- **Task details**: Please write out every line of the listing without alteration, but omit the images.

- **Exercise data**:
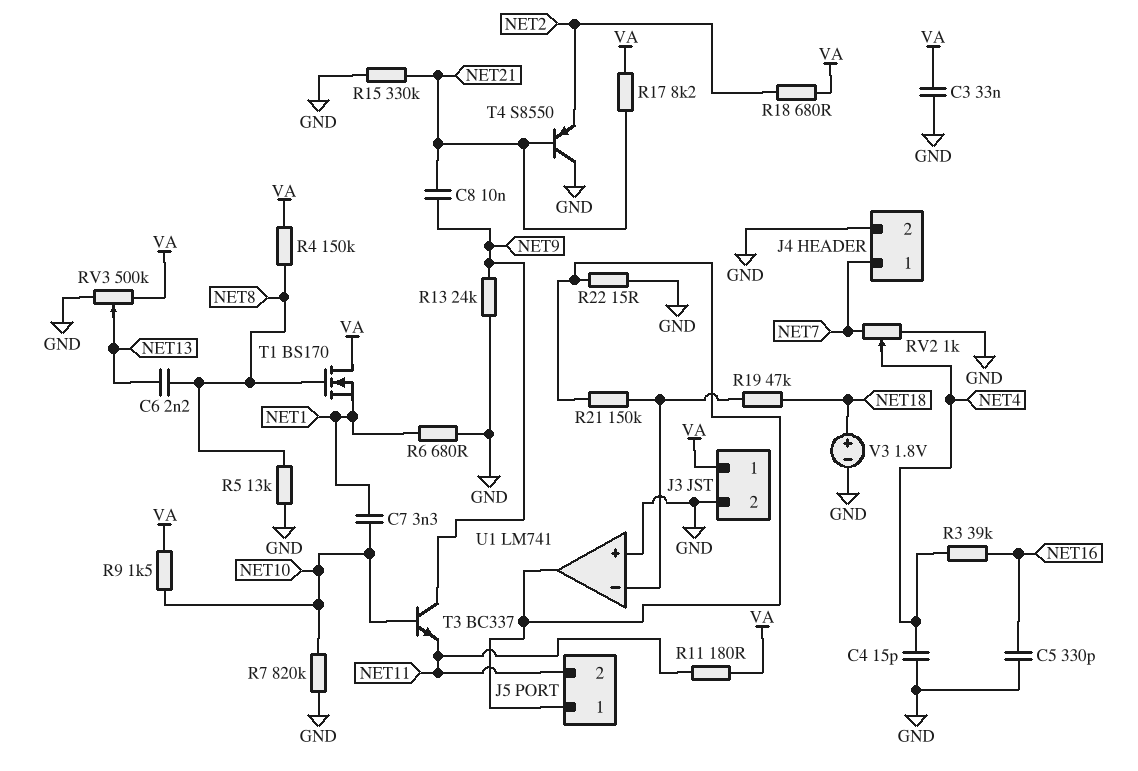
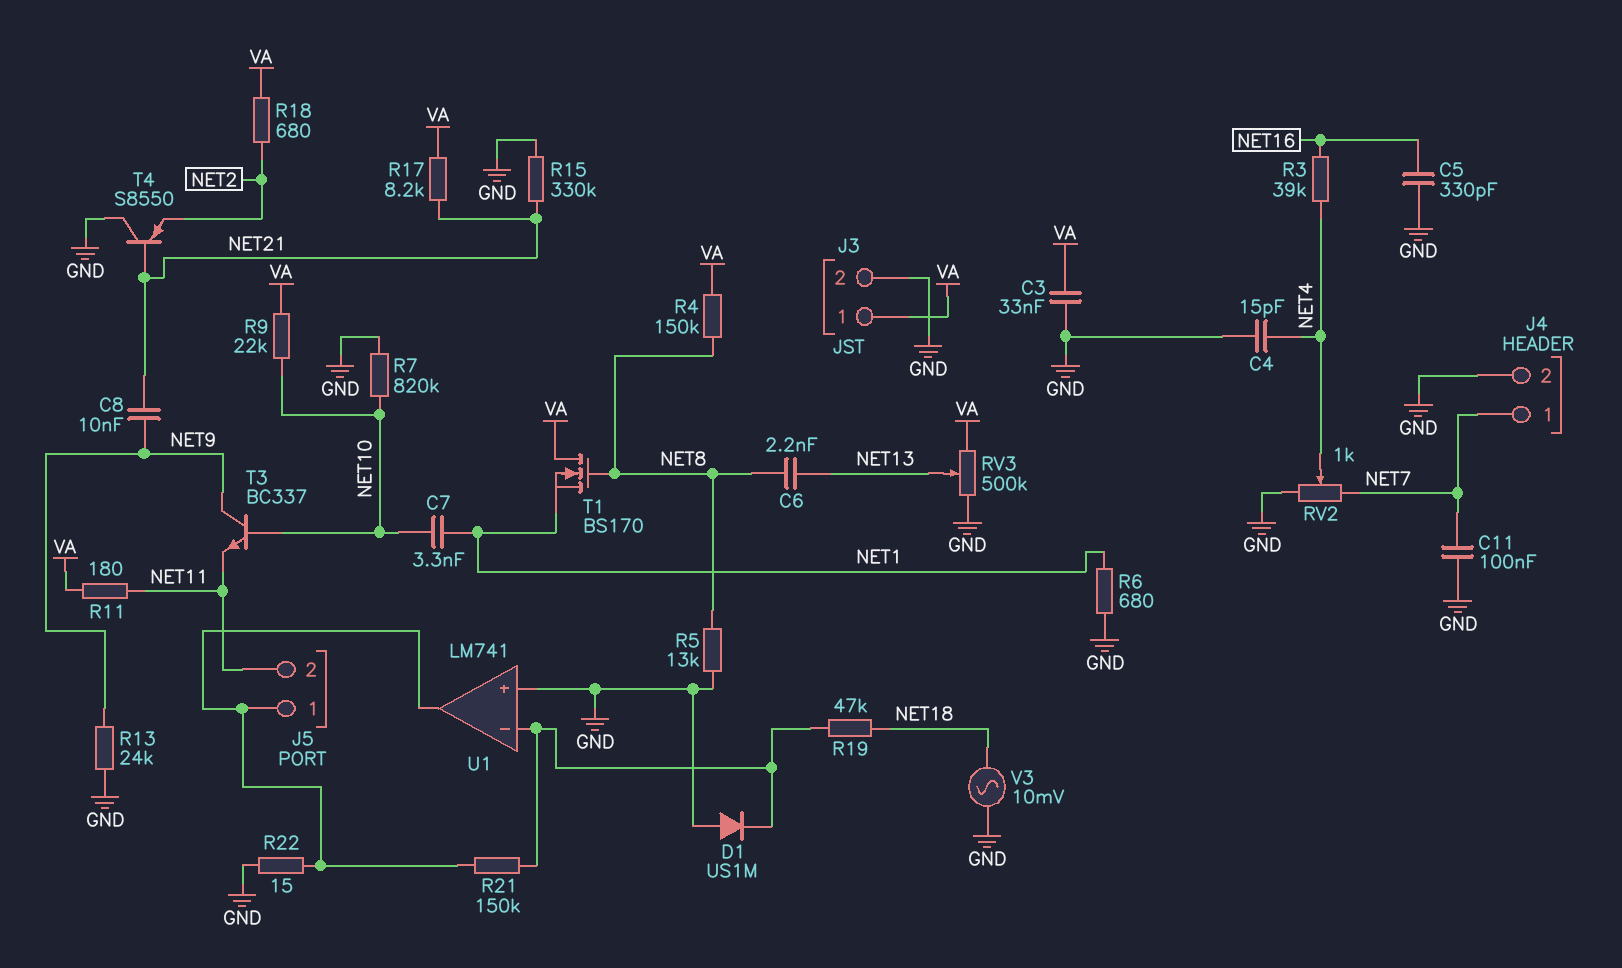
C11: none -> 100nF (GND, NET7)
D1: none -> diode US1M (A GND, K U1/in-)
R9: 1.5k (NET10, VA) -> 22k (NET10, VA)
V3: 1.8V (plus NET18, minus GND) -> AC 10mV (GND, NET18)

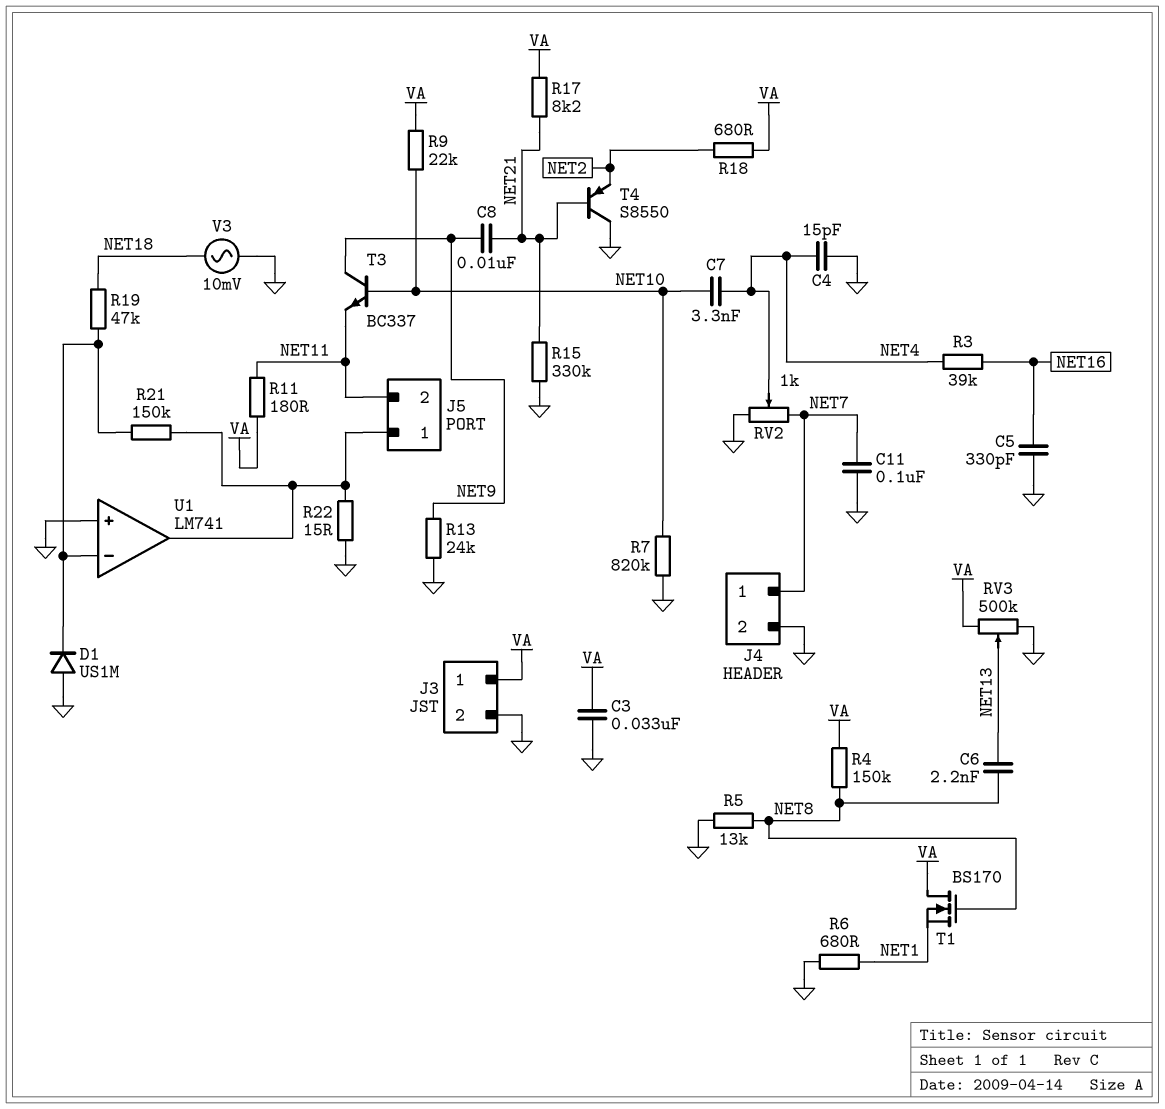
C7: 3.3nF (NET1, NET10) -> 3.3nF (NET4, NET10)

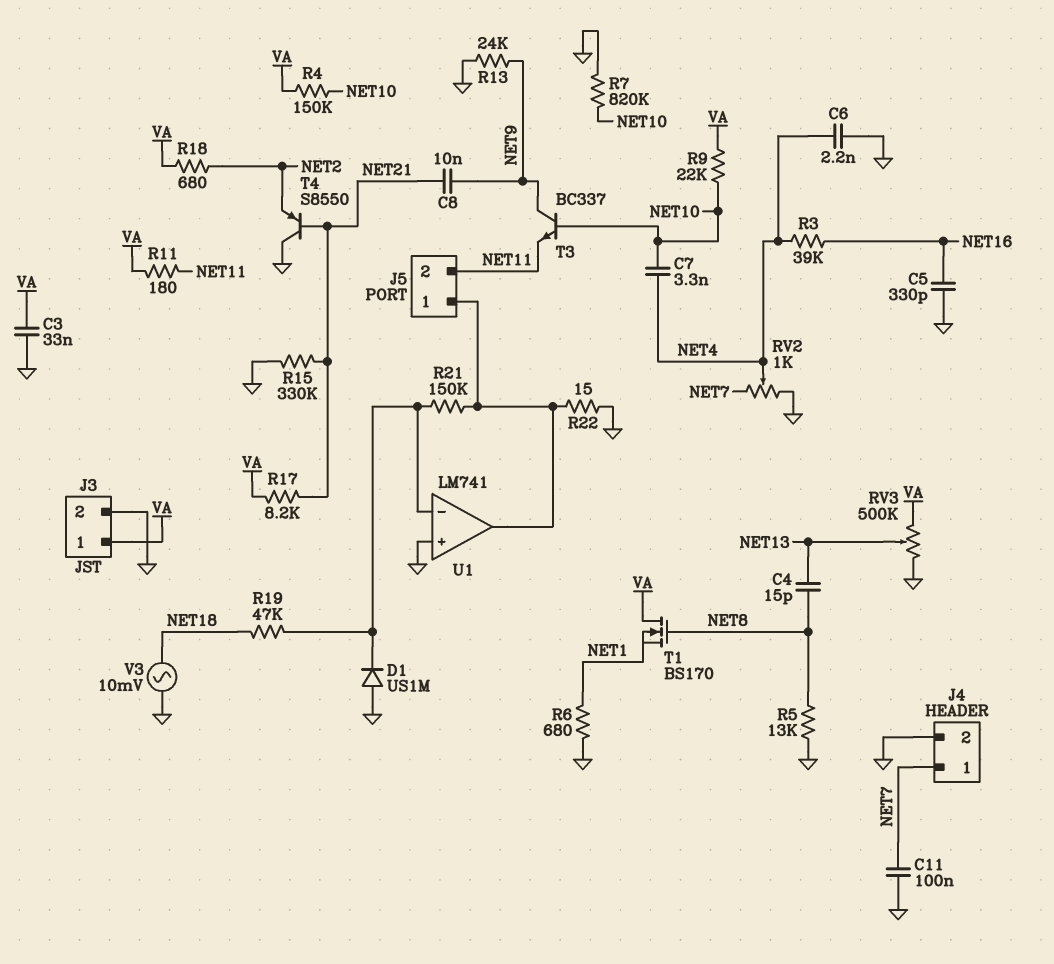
C4: 15pF (GND, NET4) -> 15pF (NET8, NET13)
C6: 2.2nF (NET8, NET13) -> 2.2nF (GND, NET4)
R4: 150k (NET8, VA) -> 150k (NET10, VA)

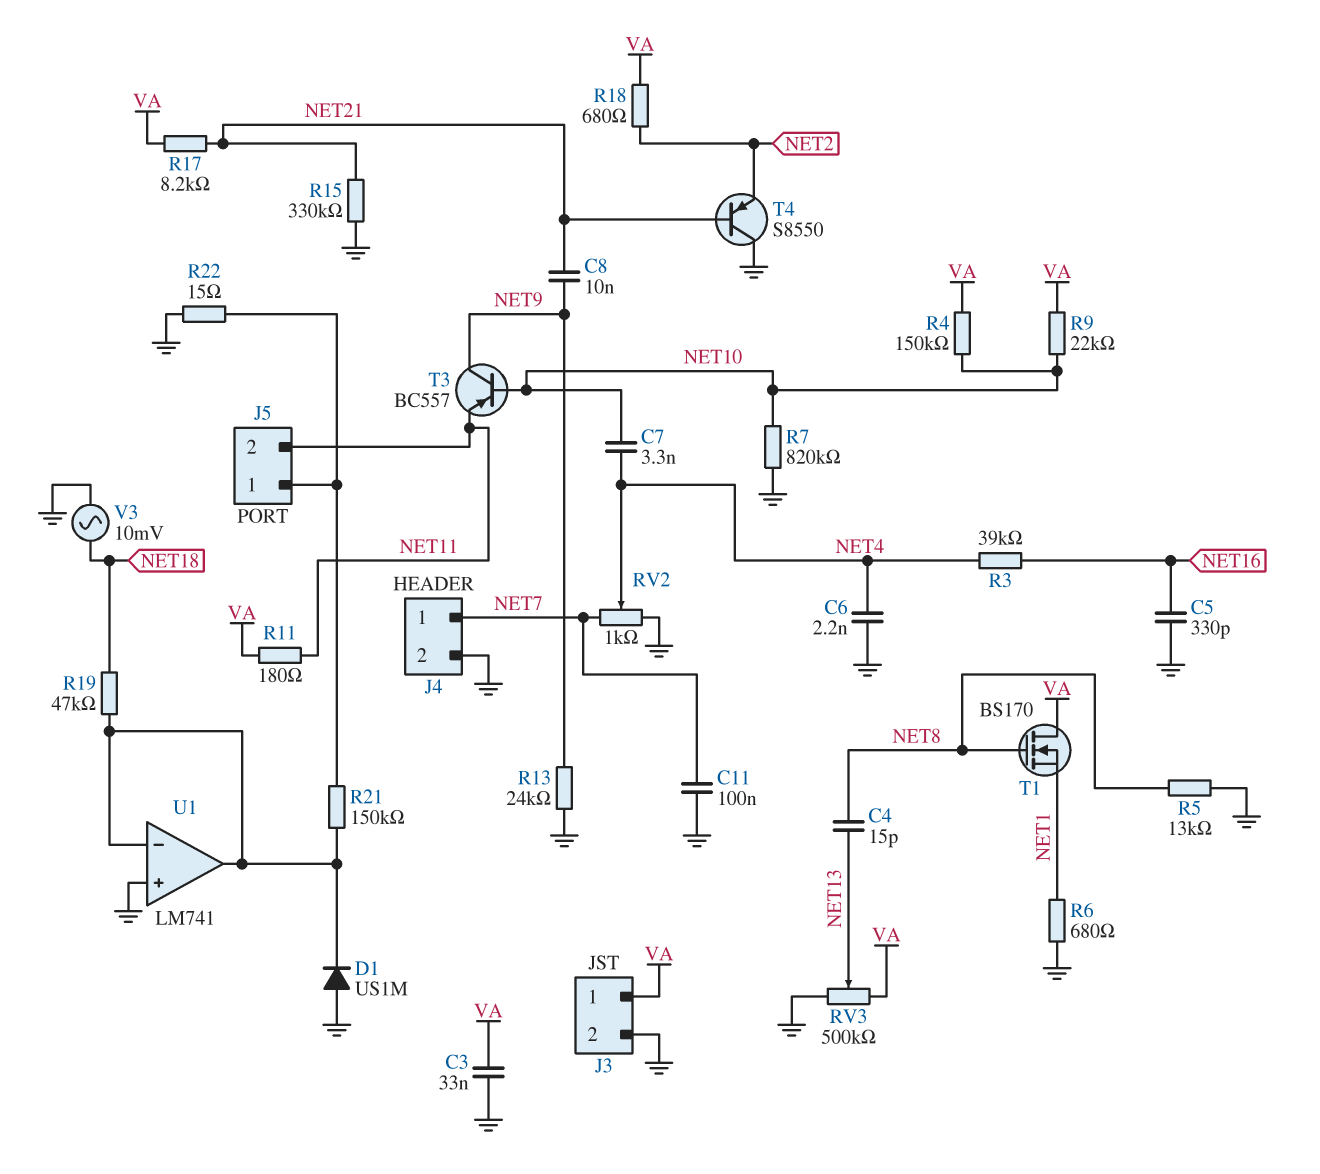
T3: NPN BC337 (B NET10, C NET9, E NET11) -> PNP BC557 (B NET10, C NET9, E NET11)
U1 pin out: J5/1 -> U1/in-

- **Written solution**:
C11: none -> 100nF (GND, NET7)
D1: none -> diode US1M (A GND, K U1/in-)
R9: 1.5k (NET10, VA) -> 22k (NET10, VA)
V3: 1.8V (plus NET18, minus GND) -> AC 10mV (GND, NET18)

C7: 3.3nF (NET1, NET10) -> 3.3nF (NET4, NET10)

C4: 15pF (GND, NET4) -> 15pF (NET8, NET13)
C6: 2.2nF (NET8, NET13) -> 2.2nF (GND, NET4)
R4: 150k (NET8, VA) -> 150k (NET10, VA)

T3: NPN BC337 (B NET10, C NET9, E NET11) -> PNP BC557 (B NET10, C NET9, E NET11)
U1 pin out: J5/1 -> U1/in-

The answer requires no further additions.